Source data Start Marker
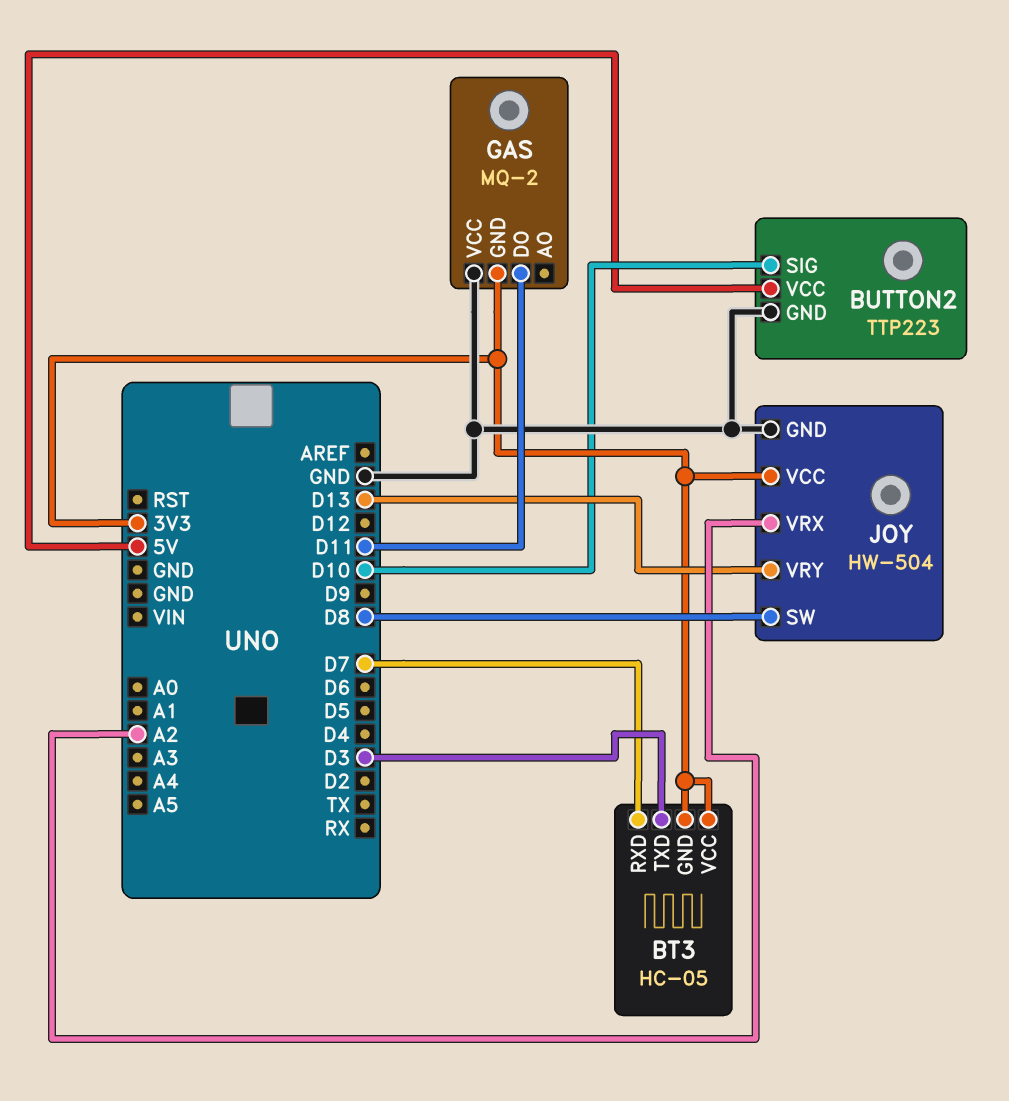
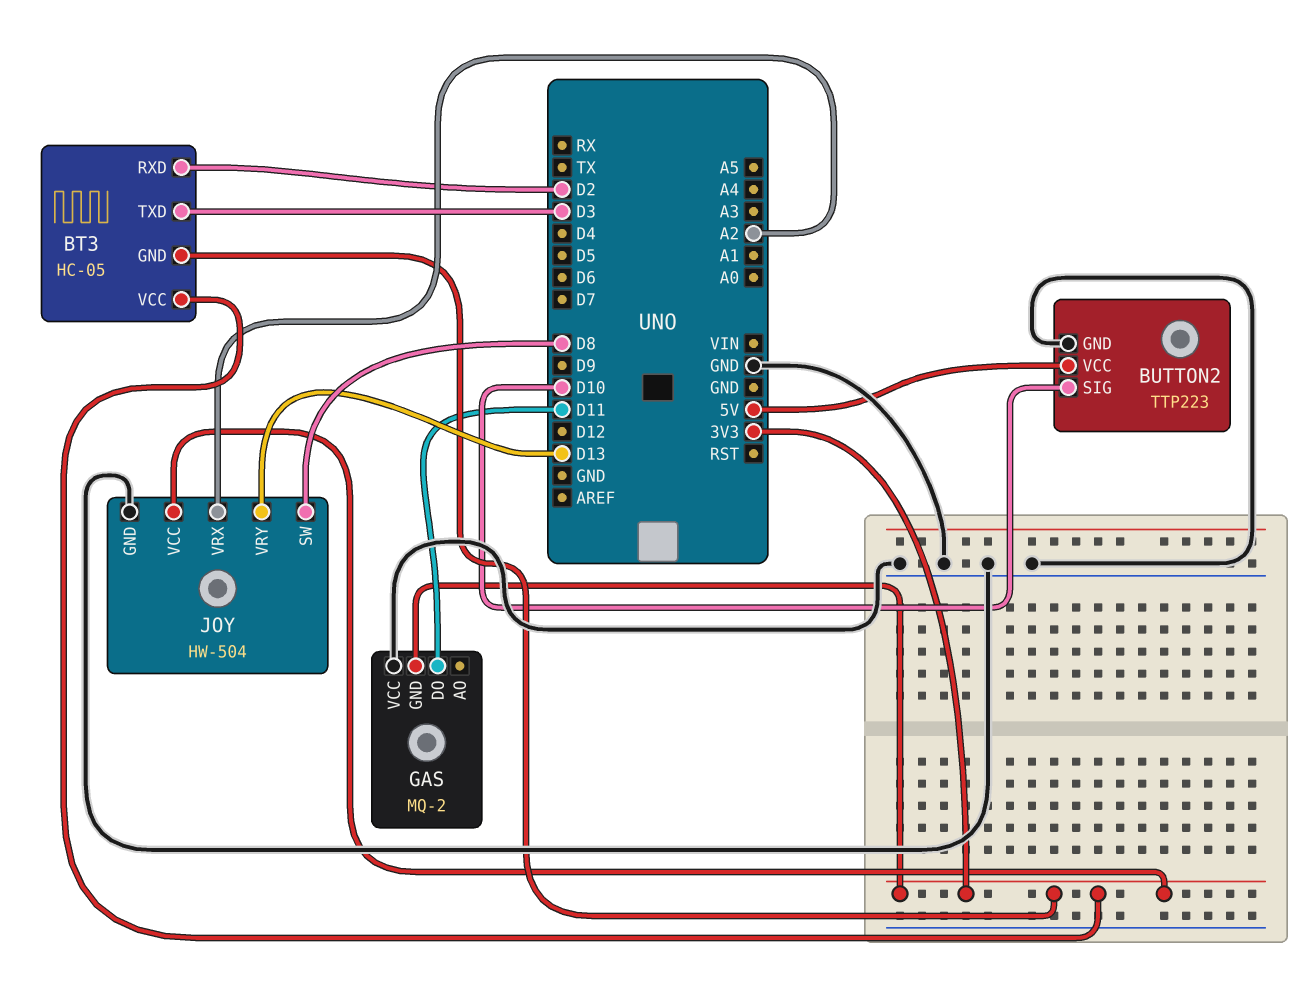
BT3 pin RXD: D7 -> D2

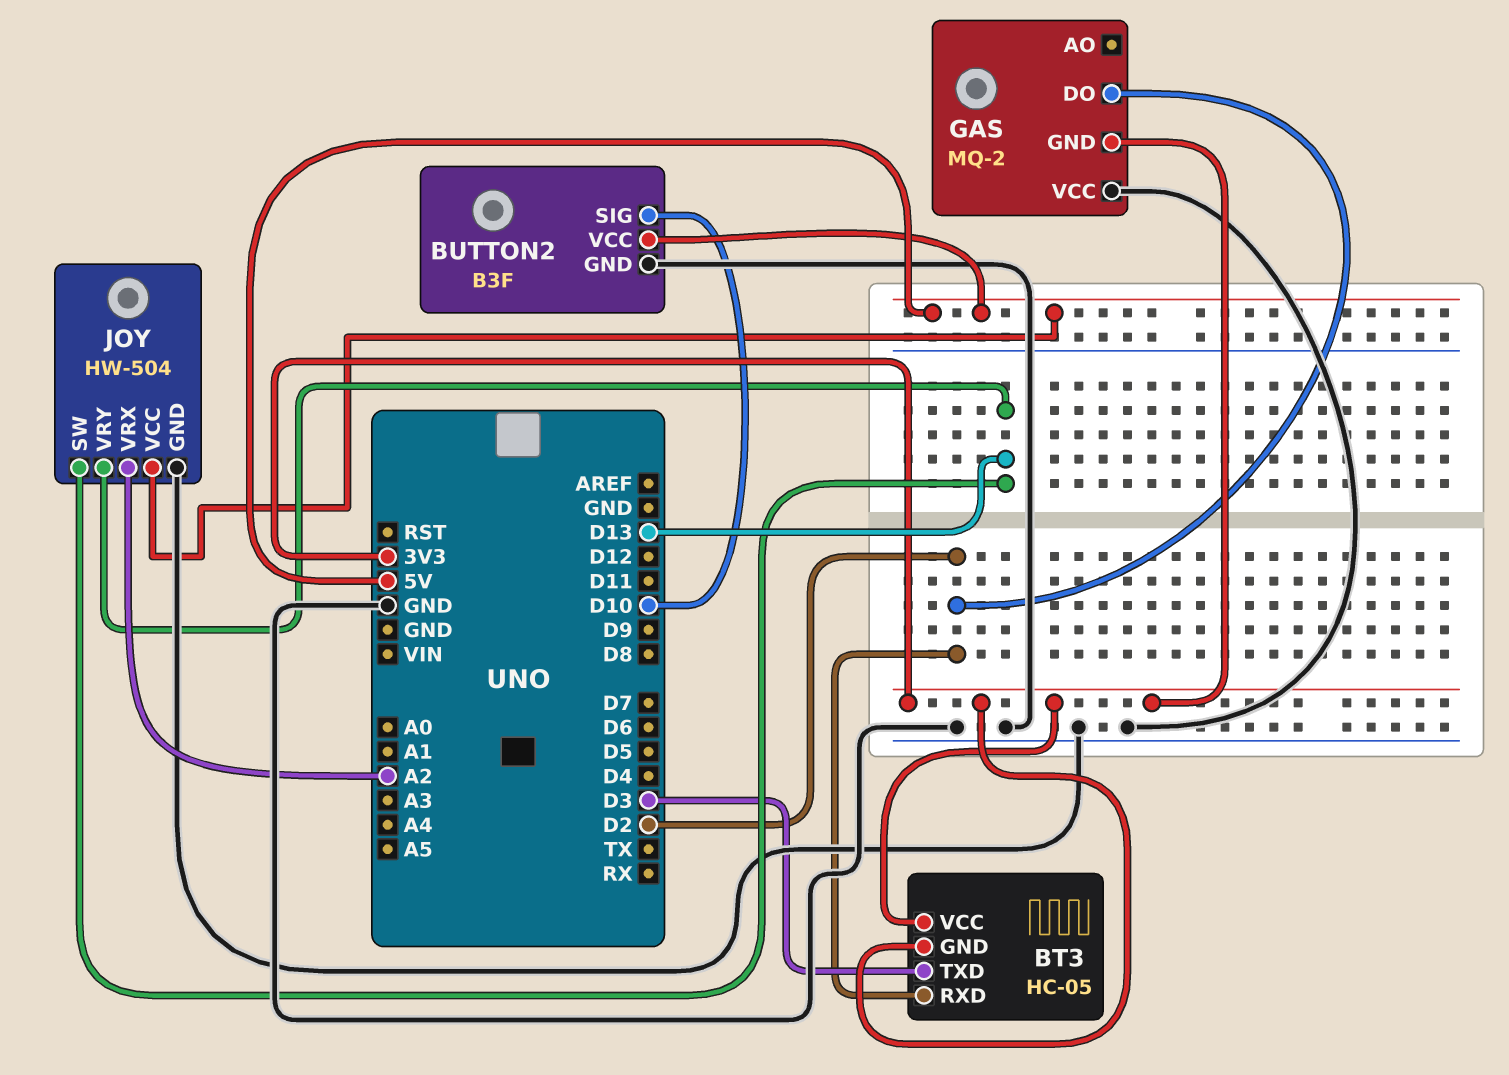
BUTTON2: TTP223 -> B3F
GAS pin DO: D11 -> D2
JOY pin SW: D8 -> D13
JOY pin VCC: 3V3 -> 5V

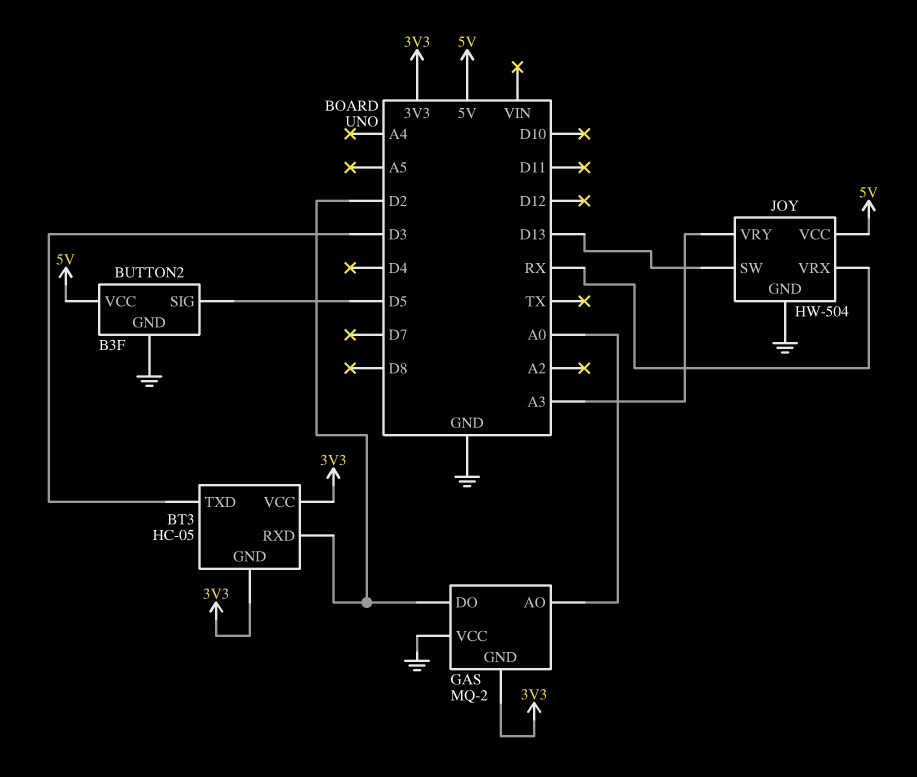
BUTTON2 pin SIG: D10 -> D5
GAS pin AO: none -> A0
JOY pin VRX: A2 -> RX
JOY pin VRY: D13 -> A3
Source data End Marker
Exercise requirements >> Each line of the material needs to be given again exactly, without any of its pictures.

Solution to this task >>
BT3 pin RXD: D7 -> D2

BUTTON2: TTP223 -> B3F
GAS pin DO: D11 -> D2
JOY pin SW: D8 -> D13
JOY pin VCC: 3V3 -> 5V

BUTTON2 pin SIG: D10 -> D5
GAS pin AO: none -> A0
JOY pin VRX: A2 -> RX
JOY pin VRY: D13 -> A3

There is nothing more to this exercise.